====== Working data
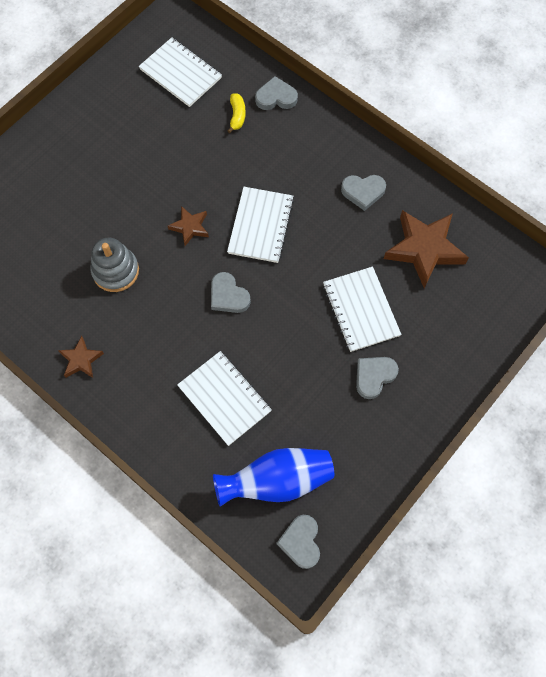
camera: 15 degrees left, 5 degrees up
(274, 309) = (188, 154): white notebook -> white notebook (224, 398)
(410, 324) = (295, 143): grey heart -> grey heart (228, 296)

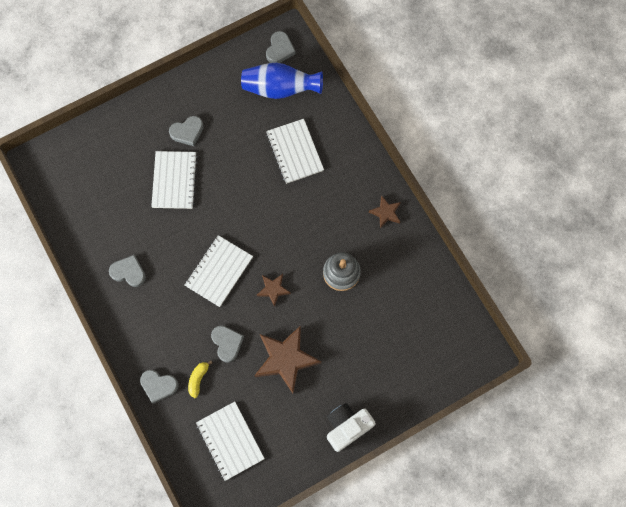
camera: 160 degrees left, 5 degrees up
(62, 122) = (347, 427): none -> white camera
(228, 296) = (264, 224): grey heart -> grey heart (227, 343)
(424, 249) = (106, 209): brown star -> brown star (286, 359)

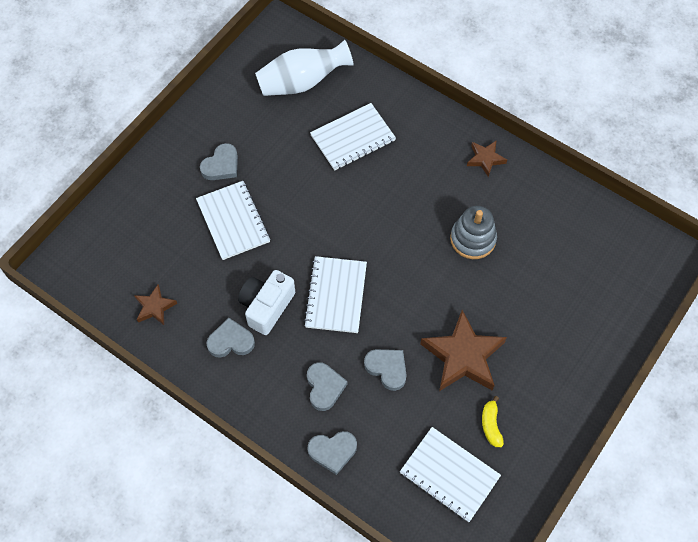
camera: 25 degrees left, 10 degrees down
(198, 379) = (375, 423): yellow banana -> yellow banana (491, 425)
(273, 289) = (408, 288): brown star -> brown star (155, 307)
(279, 49) = (280, 44): grey heart -> grey heart (324, 387)
(280, 89) = (302, 82): blue vase -> white vase
(294, 152) = (353, 138): white notebook -> white notebook turned 75 degrees counterclockwise
(347, 427) = (571, 398): white camera -> white camera (266, 306)

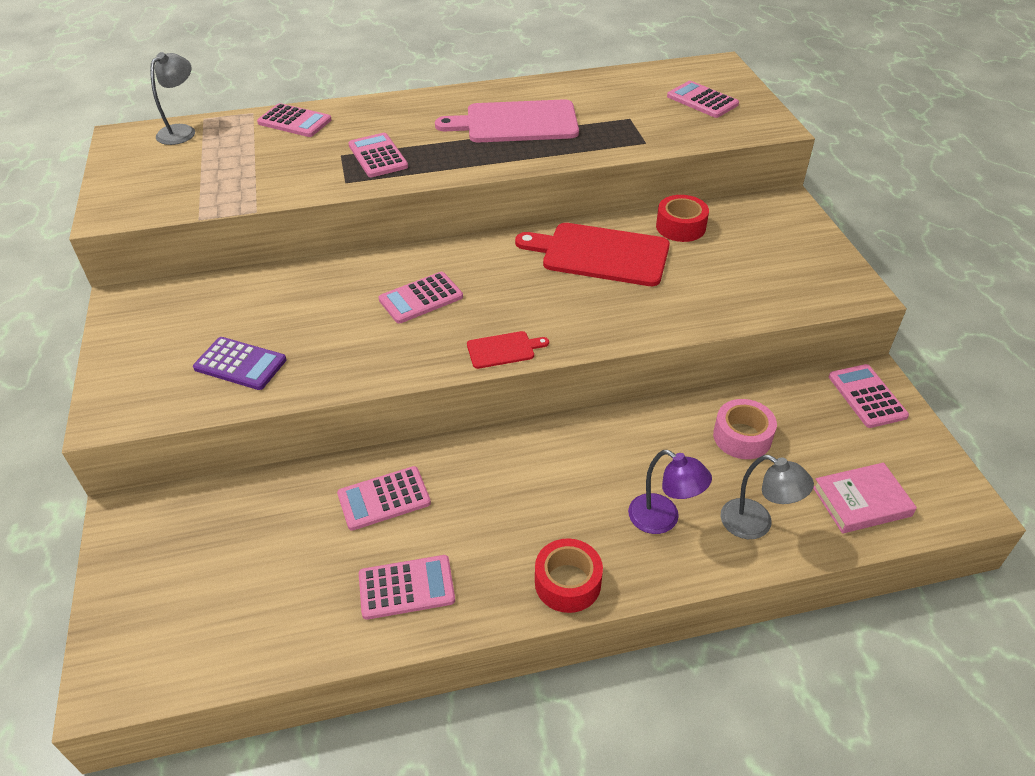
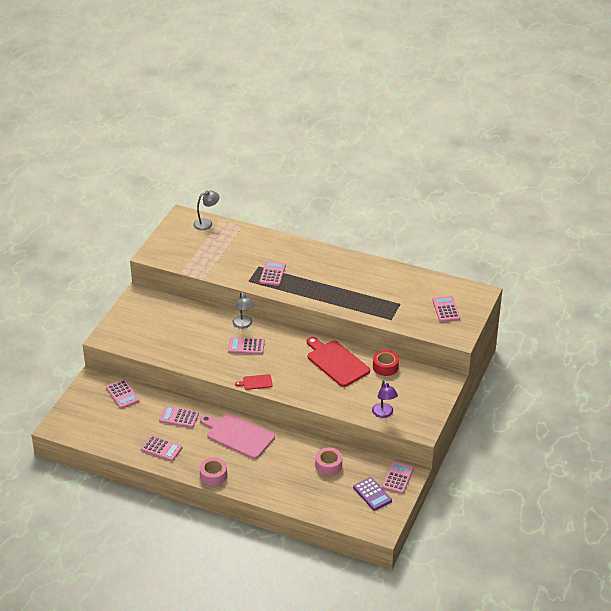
camera: 35 degrees right, 5 degrees down
(240, 364) = (160, 340): purple calculator -> purple calculator (372, 494)
(294, 121) = (255, 238): pink calculator -> pink calculator (122, 394)
(503, 350) = (256, 382): red cutting board -> red cutting board turned 150 degrees clockwise
(516, 122) = (347, 282): pink cutting board -> pink cutting board (238, 435)
(567, 583) = (213, 475): red tape -> pink tape
(663, 519) = (266, 475): purple lamp -> purple lamp (384, 414)
(756, 524) = (297, 494): grey lamp -> grey lamp (243, 325)
(861, 501) = (344, 508): pink book -> none

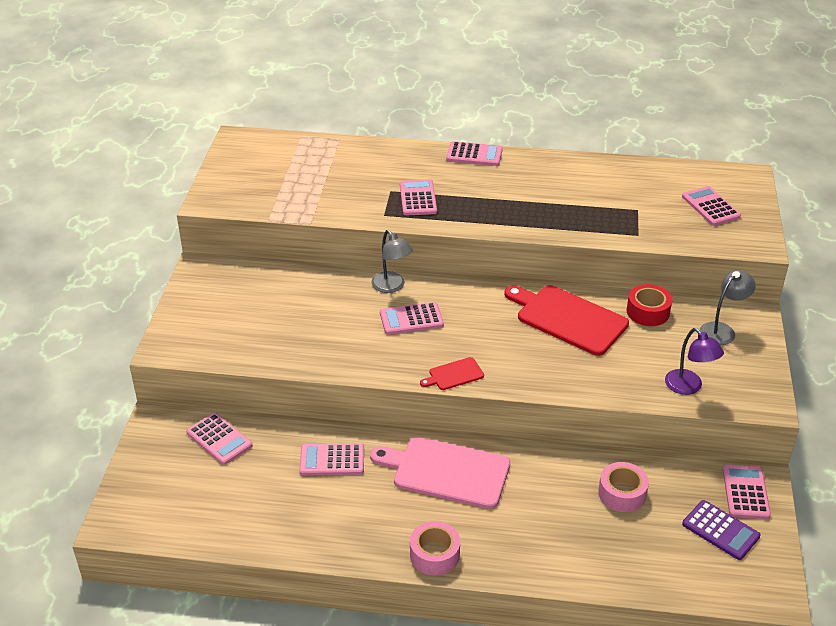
camera: 15 degrees left, 0 degrees up
(161, 448) = (322, 523): pink calculator -> pink calculator (474, 154)
(206, 223) = (281, 144): grey lamp -> grey lamp (722, 330)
============
- [Problem to work on]: Every line above that holds the word "heart" should be copied out.

- [Response to this task]:
(410, 324) = (295, 143): grey heart -> grey heart (228, 296)
(228, 296) = (264, 224): grey heart -> grey heart (227, 343)
(279, 49) = (280, 44): grey heart -> grey heart (324, 387)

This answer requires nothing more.